===== SUPPLIED ENTRIES

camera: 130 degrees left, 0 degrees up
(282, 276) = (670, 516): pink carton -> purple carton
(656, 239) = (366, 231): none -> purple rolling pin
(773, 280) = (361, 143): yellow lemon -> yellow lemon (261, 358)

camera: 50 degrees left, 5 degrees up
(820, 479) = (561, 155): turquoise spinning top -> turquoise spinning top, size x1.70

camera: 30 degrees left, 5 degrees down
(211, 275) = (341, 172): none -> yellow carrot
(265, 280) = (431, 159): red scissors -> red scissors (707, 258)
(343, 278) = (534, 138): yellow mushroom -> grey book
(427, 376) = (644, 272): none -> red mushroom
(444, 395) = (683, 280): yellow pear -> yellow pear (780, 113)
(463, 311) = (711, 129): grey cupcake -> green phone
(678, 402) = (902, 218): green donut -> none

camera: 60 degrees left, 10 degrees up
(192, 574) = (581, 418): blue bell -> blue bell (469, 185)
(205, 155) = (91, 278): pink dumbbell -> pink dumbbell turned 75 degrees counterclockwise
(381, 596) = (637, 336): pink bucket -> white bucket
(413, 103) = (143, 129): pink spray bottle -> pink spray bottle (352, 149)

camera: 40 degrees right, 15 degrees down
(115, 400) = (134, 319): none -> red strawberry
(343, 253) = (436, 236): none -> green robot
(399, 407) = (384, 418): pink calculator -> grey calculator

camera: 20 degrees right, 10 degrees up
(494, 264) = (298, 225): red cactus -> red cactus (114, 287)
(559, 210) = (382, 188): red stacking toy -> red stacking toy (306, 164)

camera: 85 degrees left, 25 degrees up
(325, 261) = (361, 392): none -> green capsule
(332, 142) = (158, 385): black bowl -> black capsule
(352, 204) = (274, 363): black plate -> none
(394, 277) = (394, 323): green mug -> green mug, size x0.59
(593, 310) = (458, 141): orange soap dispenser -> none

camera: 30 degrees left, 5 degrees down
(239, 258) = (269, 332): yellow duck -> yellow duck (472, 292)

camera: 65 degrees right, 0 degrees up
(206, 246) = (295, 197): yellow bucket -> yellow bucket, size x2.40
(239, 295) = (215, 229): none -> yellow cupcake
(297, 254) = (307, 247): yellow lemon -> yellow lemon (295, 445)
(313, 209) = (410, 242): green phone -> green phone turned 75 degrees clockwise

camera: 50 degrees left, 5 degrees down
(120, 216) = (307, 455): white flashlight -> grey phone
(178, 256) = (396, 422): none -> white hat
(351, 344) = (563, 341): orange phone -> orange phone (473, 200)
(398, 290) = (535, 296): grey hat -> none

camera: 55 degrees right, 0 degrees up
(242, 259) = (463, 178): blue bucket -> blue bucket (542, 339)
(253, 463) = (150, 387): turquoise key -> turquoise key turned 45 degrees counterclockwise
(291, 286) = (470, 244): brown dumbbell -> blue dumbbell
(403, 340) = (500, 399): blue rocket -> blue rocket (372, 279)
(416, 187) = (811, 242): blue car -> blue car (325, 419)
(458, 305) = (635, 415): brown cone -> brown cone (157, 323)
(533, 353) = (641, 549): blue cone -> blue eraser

==========

__WORK INSTRUCTION__
Where the line containing "(403, 340) = (500, 399): blue" appears in the records above, begin copying and continue through the last line; copy each line exactly and include no others.

__SOLUTION TO THE EXERCISE__
(403, 340) = (500, 399): blue rocket -> blue rocket (372, 279)
(416, 187) = (811, 242): blue car -> blue car (325, 419)
(458, 305) = (635, 415): brown cone -> brown cone (157, 323)
(533, 353) = (641, 549): blue cone -> blue eraser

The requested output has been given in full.